EXERCISE:
Hunt for the word "orange" across the entries below, copying each line that holds it.

DATA TO PROCESS:
-------

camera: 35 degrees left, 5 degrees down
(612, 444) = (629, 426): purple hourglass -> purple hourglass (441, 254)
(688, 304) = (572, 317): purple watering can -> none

-------

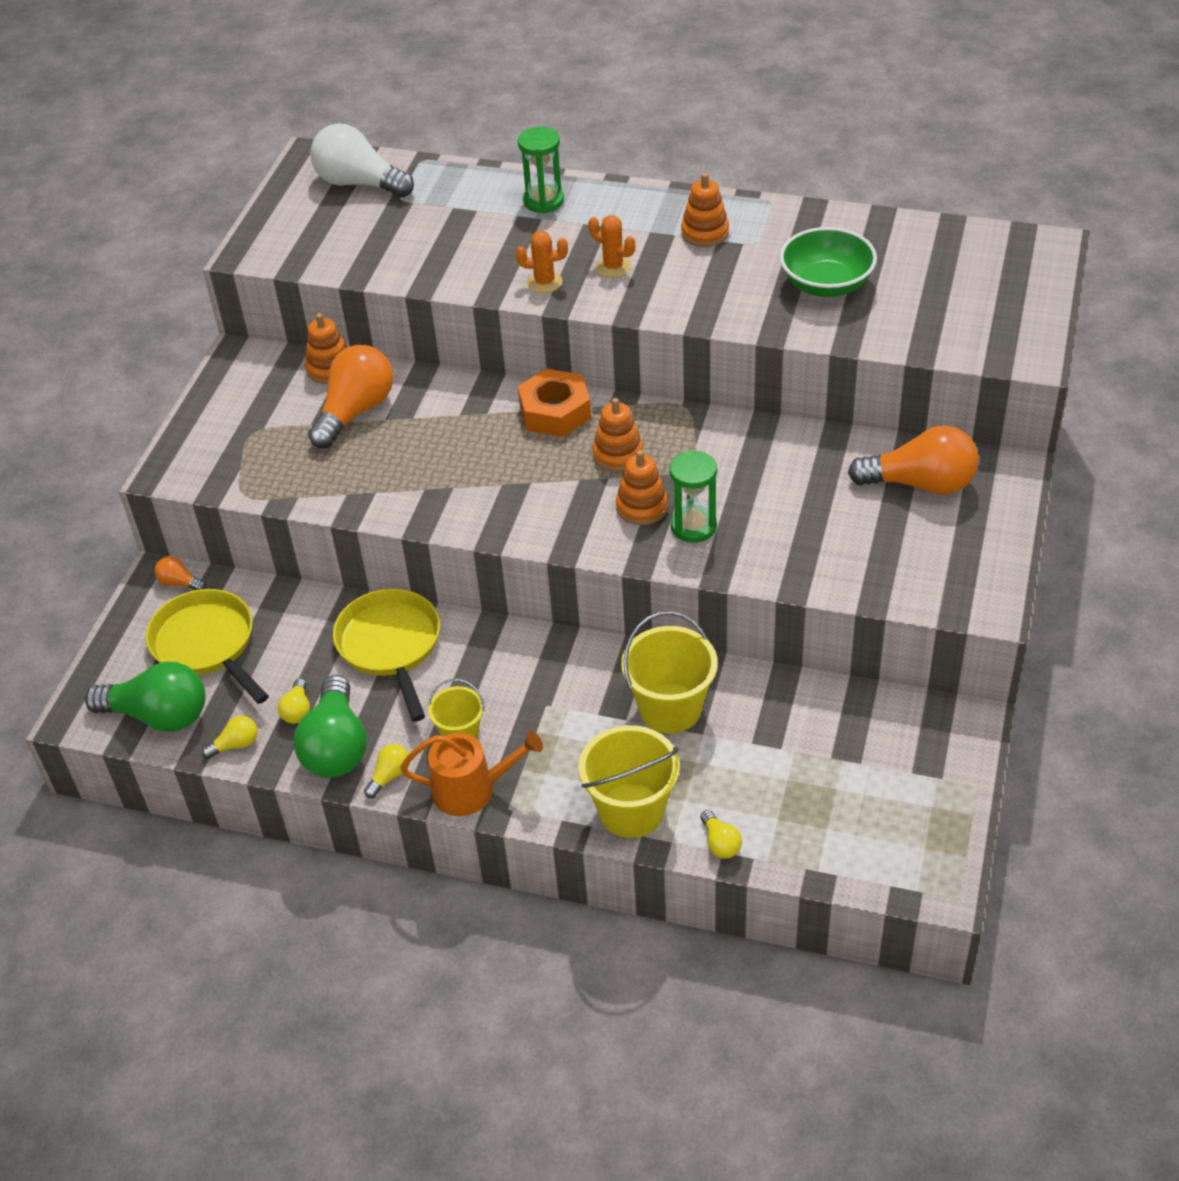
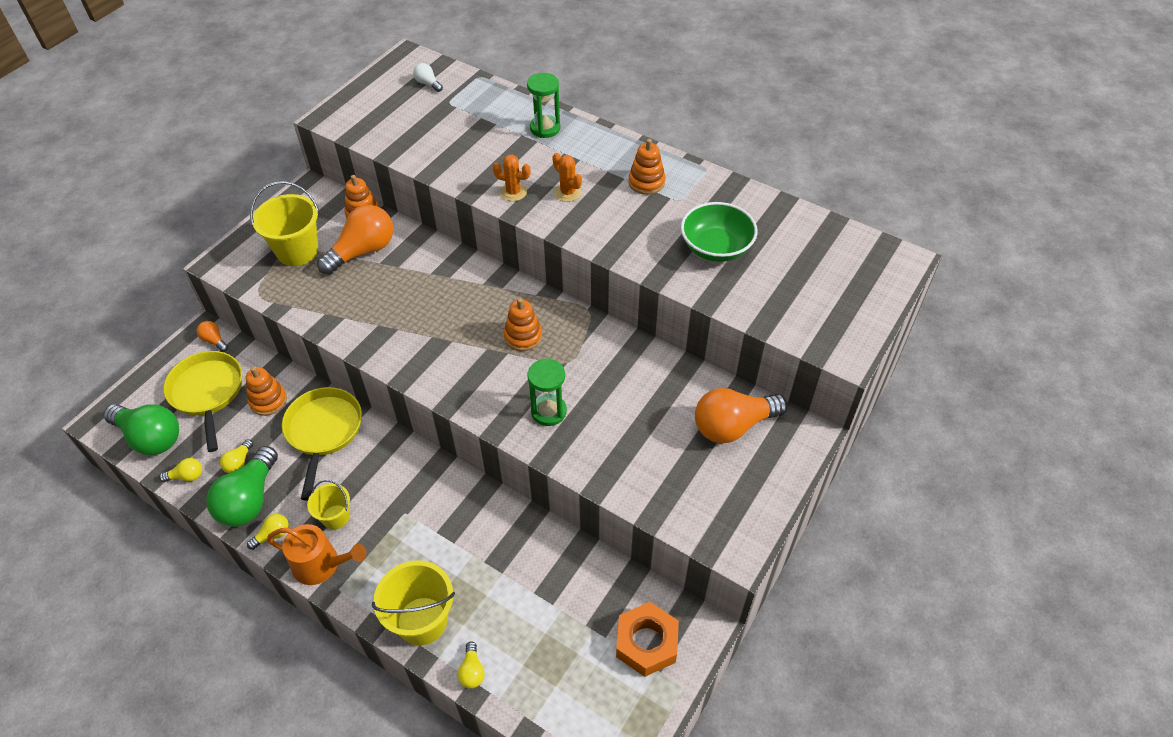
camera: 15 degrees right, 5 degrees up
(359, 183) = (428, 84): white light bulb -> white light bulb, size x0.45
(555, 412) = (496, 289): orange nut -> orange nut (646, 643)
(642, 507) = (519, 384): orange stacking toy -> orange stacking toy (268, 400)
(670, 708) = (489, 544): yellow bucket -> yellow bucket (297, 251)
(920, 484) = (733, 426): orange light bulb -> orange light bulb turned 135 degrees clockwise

-------

SOLUTION FOR THIS TASK:
(555, 412) = (496, 289): orange nut -> orange nut (646, 643)
(642, 507) = (519, 384): orange stacking toy -> orange stacking toy (268, 400)
(920, 484) = (733, 426): orange light bulb -> orange light bulb turned 135 degrees clockwise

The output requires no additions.